[start Information provided]
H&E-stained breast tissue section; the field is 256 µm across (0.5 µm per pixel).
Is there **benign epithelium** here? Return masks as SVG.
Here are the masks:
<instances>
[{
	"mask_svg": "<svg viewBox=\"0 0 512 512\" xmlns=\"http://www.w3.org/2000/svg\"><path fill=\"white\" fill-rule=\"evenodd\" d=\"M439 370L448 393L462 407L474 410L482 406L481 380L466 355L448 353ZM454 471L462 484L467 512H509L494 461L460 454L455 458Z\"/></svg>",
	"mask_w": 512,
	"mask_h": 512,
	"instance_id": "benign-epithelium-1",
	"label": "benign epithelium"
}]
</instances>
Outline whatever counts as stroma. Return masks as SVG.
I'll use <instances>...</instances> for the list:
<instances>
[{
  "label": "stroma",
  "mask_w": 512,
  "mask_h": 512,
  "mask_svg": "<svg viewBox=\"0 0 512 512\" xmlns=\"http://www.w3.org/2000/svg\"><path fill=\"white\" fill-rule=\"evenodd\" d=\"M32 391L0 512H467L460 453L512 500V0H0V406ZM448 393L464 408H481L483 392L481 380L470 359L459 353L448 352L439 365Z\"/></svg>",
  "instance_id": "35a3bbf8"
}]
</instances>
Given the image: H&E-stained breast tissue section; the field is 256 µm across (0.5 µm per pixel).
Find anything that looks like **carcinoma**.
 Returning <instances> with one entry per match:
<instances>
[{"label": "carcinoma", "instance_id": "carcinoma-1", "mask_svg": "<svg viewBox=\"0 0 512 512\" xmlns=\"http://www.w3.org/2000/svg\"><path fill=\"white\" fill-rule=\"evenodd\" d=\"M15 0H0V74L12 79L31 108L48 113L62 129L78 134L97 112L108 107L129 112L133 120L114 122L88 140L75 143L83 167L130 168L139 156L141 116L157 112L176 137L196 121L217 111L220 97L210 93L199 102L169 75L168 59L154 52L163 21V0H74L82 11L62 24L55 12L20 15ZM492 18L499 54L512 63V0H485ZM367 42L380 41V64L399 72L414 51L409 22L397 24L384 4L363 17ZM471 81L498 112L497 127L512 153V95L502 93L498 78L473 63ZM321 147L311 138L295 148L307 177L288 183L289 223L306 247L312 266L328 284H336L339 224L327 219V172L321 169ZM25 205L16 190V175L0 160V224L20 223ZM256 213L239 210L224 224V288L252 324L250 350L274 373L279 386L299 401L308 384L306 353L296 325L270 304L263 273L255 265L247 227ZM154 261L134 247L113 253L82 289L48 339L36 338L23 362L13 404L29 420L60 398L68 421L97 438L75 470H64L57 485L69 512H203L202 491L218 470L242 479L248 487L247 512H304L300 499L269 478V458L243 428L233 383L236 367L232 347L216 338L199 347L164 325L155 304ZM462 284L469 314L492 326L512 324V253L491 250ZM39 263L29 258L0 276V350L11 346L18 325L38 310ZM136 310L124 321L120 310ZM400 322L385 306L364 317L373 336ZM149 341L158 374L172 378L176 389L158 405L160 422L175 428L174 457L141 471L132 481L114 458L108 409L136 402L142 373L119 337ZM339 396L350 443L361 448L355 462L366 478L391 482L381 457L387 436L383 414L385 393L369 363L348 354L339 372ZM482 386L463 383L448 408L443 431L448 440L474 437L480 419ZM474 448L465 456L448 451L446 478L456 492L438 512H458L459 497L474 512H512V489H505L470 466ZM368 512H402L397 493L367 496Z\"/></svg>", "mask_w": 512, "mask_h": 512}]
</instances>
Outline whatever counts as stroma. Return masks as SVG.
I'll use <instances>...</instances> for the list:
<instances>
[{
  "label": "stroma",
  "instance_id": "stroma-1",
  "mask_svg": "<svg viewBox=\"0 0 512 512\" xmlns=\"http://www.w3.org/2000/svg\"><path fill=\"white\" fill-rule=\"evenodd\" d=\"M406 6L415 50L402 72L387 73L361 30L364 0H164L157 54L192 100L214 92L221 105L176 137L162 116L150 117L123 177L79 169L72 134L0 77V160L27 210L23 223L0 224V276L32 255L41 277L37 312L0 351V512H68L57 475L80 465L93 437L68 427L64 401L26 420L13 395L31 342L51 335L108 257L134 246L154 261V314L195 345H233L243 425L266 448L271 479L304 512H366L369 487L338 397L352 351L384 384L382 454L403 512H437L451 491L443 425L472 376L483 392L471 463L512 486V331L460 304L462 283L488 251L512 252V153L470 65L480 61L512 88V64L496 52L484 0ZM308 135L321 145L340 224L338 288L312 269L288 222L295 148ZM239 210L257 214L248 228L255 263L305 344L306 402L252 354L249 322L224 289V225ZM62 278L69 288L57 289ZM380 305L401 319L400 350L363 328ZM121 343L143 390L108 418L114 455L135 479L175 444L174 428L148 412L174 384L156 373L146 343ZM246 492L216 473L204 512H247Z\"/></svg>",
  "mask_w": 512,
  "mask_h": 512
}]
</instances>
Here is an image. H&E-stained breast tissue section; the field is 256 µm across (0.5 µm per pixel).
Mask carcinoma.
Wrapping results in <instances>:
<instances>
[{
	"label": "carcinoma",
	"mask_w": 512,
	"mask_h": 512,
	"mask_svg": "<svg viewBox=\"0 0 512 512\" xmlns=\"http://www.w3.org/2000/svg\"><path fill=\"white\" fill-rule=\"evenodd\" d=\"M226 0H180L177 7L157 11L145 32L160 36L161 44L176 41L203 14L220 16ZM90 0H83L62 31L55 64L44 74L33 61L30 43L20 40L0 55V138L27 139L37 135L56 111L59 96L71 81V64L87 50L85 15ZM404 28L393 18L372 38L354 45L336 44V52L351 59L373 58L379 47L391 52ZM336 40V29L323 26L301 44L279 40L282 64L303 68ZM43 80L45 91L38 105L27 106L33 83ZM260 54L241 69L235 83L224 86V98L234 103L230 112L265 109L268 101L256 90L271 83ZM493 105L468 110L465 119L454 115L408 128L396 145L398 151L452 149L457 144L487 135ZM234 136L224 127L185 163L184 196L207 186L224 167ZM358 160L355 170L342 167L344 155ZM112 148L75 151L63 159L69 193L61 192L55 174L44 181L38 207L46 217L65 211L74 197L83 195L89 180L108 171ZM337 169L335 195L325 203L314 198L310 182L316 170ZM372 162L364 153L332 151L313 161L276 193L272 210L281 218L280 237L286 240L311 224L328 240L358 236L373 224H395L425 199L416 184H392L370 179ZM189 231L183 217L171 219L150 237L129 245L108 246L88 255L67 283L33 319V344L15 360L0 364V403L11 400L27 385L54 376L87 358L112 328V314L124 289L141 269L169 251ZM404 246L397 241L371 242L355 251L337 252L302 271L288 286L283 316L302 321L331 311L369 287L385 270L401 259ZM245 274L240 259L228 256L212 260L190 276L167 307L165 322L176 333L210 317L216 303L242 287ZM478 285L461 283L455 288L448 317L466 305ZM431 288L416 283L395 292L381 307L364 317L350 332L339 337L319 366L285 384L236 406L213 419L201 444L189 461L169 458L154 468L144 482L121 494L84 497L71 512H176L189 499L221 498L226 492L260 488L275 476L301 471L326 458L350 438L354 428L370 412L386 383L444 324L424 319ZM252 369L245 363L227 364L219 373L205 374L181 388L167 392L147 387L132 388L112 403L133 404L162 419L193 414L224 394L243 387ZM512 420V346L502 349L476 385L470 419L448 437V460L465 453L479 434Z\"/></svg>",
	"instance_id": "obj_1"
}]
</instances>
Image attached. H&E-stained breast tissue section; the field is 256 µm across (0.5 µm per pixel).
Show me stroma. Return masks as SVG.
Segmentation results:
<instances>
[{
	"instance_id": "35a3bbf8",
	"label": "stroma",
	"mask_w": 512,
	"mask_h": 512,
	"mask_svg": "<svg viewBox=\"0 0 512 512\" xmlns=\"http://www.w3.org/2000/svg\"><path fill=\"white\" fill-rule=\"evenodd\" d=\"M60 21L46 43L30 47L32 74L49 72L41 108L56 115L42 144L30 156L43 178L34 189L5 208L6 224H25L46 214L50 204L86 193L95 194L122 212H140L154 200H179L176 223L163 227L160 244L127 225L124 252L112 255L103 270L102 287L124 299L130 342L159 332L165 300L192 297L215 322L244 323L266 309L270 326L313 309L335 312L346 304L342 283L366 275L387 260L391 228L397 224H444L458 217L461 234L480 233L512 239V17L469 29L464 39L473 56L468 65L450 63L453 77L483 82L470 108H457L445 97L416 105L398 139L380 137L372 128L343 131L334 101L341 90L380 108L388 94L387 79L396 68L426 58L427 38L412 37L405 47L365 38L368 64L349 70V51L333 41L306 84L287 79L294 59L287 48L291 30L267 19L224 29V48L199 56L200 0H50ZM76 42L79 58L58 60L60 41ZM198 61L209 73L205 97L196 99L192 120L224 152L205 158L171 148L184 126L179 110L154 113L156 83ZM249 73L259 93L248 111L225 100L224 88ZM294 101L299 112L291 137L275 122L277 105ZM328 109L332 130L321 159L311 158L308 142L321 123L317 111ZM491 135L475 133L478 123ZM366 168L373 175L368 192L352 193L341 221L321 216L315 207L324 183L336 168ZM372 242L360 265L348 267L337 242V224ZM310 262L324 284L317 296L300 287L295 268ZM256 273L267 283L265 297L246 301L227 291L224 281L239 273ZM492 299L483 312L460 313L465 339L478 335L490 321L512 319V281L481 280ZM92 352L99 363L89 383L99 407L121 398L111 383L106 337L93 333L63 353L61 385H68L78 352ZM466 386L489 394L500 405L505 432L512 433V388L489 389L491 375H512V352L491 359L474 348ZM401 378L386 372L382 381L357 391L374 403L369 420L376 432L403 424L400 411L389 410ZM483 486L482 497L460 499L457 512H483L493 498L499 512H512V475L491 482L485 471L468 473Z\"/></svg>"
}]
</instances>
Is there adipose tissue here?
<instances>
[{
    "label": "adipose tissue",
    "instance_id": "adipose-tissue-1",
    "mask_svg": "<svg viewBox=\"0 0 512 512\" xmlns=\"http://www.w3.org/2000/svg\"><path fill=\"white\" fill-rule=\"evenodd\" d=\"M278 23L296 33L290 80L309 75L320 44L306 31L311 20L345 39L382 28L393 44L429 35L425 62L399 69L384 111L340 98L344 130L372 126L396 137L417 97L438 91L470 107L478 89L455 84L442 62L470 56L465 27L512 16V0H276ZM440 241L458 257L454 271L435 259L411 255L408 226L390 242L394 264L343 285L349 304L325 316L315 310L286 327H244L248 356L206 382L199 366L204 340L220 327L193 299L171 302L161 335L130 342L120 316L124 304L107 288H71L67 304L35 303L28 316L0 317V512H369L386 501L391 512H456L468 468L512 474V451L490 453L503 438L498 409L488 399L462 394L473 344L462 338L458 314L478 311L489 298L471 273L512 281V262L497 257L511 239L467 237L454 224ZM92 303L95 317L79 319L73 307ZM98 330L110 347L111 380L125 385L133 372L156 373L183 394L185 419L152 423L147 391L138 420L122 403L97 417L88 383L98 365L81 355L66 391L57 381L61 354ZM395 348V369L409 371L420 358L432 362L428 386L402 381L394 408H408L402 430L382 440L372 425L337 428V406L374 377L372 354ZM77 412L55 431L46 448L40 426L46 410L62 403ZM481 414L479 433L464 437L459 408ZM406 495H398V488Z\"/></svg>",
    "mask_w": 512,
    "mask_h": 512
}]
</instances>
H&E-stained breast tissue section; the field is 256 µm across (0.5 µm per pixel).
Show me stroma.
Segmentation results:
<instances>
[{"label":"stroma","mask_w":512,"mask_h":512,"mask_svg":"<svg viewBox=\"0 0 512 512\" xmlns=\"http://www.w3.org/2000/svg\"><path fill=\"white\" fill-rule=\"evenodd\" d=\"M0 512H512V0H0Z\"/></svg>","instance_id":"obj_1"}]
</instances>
[end Information provided]
Within the material above, find the lines that contain the word "breast"; copy them.

**In response**
H&E-stained breast tissue section; the field is 256 µm across (0.5 µm per pixel).
Given the image: H&E-stained breast tissue section; the field is 256 µm across (0.5 µm per pixel).
Here is an image. H&E-stained breast tissue section; the field is 256 µm across (0.5 µm per pixel).
Image attached. H&E-stained breast tissue section; the field is 256 µm across (0.5 µm per pixel).
H&E-stained breast tissue section; the field is 256 µm across (0.5 µm per pixel).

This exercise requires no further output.